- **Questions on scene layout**
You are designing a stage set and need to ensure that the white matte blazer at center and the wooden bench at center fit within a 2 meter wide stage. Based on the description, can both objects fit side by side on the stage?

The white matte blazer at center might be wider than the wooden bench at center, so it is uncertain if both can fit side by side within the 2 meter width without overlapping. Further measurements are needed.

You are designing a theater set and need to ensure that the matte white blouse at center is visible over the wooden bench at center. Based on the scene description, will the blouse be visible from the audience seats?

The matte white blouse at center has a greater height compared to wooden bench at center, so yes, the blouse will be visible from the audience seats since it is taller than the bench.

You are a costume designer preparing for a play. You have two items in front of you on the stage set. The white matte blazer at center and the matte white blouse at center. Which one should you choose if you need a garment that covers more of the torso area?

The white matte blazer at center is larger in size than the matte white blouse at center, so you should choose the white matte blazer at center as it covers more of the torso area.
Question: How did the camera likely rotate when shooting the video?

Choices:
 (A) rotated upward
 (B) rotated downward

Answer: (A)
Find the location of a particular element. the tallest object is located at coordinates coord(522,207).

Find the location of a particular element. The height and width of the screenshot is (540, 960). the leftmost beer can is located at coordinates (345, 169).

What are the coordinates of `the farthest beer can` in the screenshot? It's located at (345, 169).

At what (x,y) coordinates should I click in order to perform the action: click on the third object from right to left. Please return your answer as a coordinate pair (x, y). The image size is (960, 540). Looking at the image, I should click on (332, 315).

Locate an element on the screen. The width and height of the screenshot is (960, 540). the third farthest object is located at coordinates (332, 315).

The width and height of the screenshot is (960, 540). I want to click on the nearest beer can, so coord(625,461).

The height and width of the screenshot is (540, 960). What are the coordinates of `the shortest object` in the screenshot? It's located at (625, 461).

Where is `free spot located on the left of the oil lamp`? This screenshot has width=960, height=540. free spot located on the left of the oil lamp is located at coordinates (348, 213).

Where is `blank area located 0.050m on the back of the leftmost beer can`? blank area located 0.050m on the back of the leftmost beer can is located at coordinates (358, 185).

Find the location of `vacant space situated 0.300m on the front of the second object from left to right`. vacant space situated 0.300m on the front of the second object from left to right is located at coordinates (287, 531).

- **What the task asks**
Retype the records word for word, from the very first line through the line containing "You are a costume", with that line included.

- **Correct answer**
You are designing a stage set and need to ensure that the white matte blazer at center and the wooden bench at center fit within a 2 meter wide stage. Based on the description, can both objects fit side by side on the stage?

The white matte blazer at center might be wider than the wooden bench at center, so it is uncertain if both can fit side by side within the 2 meter width without overlapping. Further measurements are needed.

You are designing a theater set and need to ensure that the matte white blouse at center is visible over the wooden bench at center. Based on the scene description, will the blouse be visible from the audience seats?

The matte white blouse at center has a greater height compared to wooden bench at center, so yes, the blouse will be visible from the audience seats since it is taller than the bench.

You are a costume designer preparing for a play. You have two items in front of you on the stage set. The white matte blazer at center and the matte white blouse at center. Which one should you choose if you need a garment that covers more of the torso area?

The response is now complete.